# The problem
Below are entries. Reproduce exactly the lines between the line holding "cyan brick E6" and the line holding "cyan tile F3:G5", inclusive, and only those.

# Data for analysis
◇ ◇ ◇ ◇ ◇ ◇ ◇

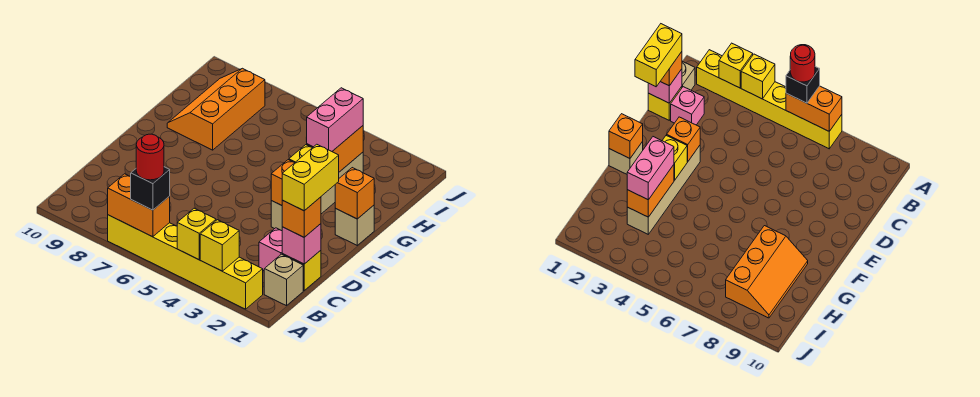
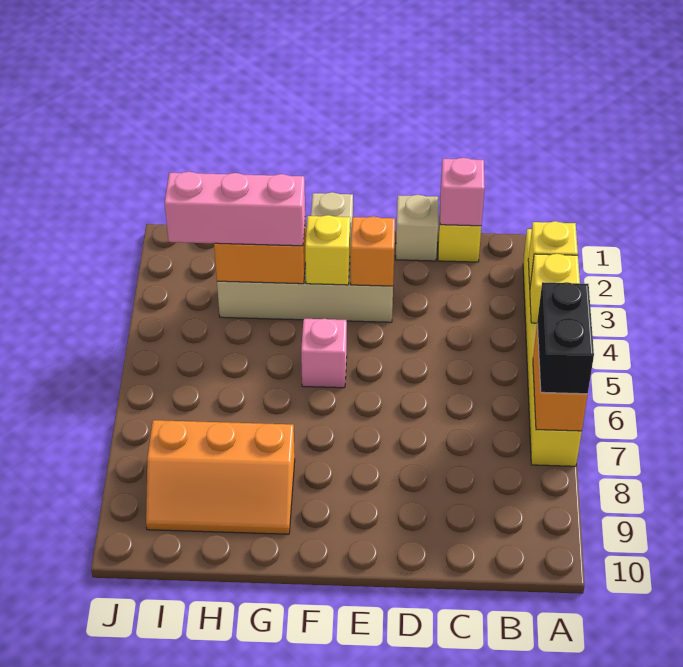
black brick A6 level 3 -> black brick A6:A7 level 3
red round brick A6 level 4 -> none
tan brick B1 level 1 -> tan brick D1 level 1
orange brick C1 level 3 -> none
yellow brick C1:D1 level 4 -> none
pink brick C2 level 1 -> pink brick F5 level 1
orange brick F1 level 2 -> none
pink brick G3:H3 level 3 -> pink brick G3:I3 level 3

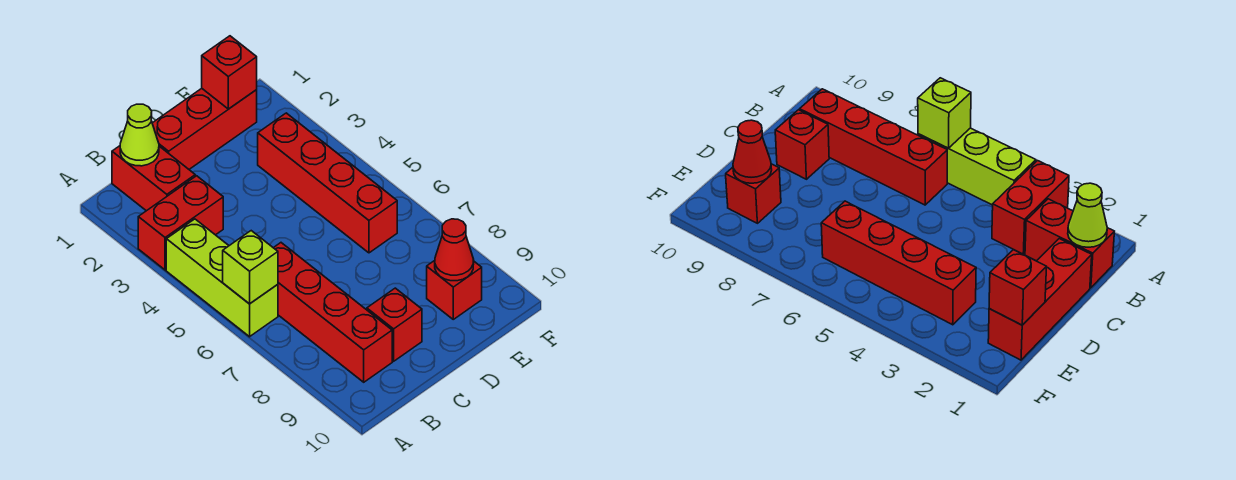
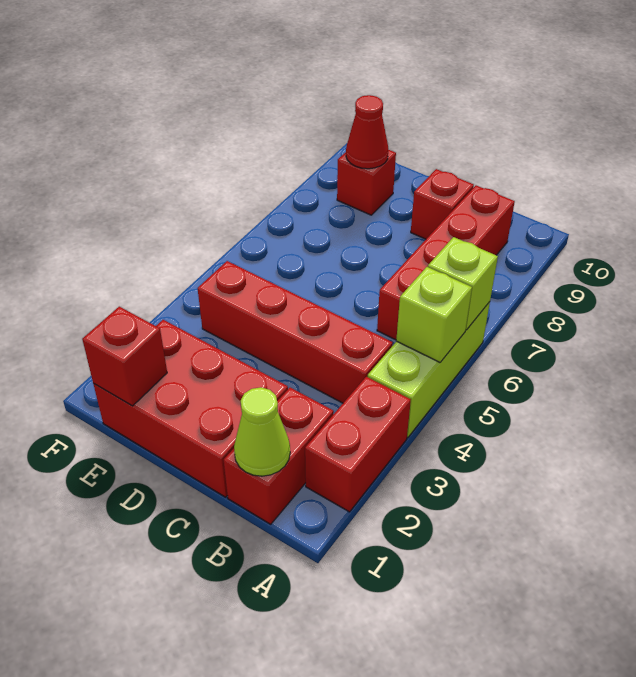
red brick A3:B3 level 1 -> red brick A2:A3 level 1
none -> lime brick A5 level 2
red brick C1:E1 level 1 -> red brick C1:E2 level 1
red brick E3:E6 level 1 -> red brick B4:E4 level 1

◇ ◇ ◇ ◇ ◇ ◇ ◇

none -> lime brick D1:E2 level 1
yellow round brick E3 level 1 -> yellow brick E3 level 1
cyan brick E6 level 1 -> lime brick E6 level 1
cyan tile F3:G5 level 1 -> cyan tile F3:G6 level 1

◇ ◇ ◇ ◇ ◇ ◇ ◇

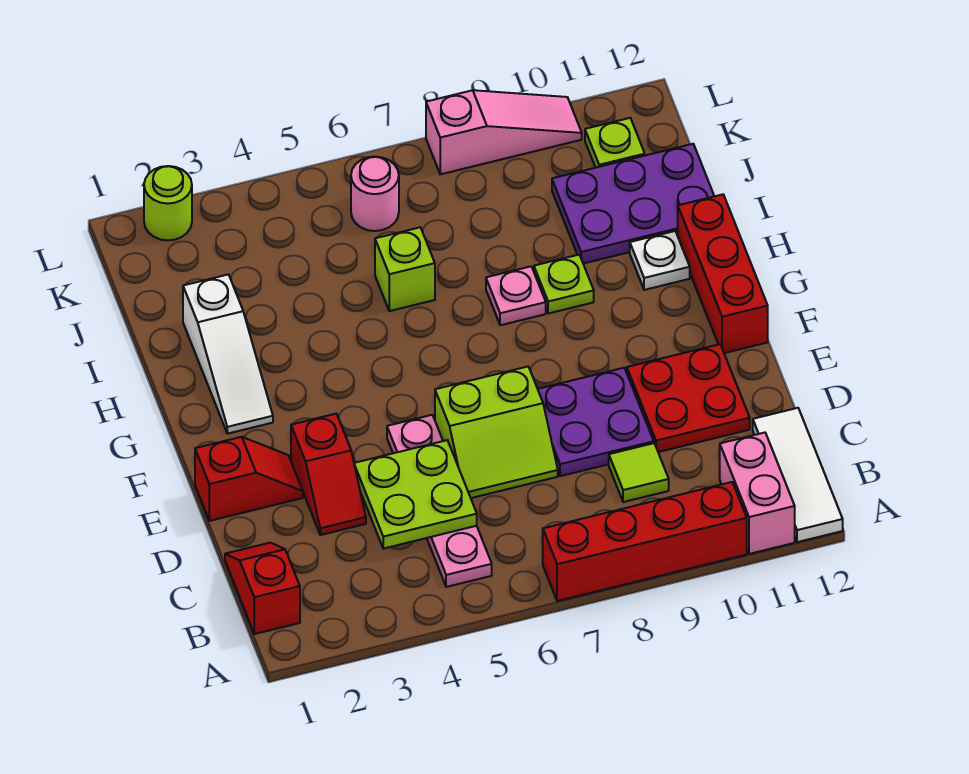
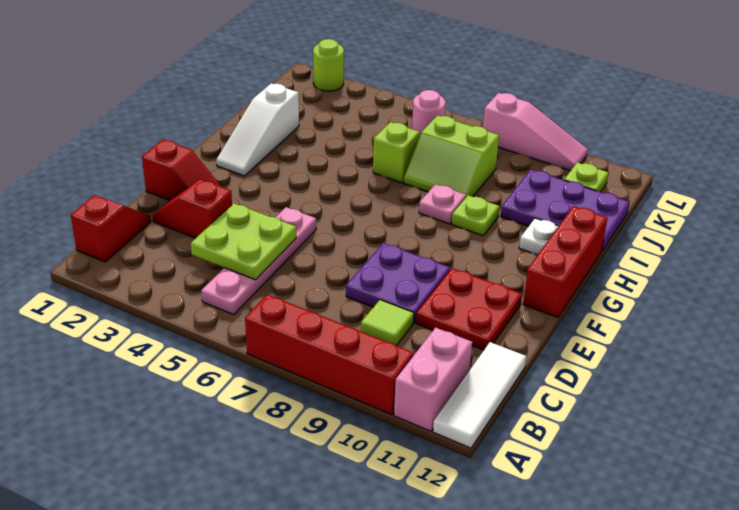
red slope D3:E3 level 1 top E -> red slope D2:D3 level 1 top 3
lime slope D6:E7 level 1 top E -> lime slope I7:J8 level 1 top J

◇ ◇ ◇ ◇ ◇ ◇ ◇

# Task output
cyan brick E6 level 1 -> lime brick E6 level 1
cyan tile F3:G5 level 1 -> cyan tile F3:G6 level 1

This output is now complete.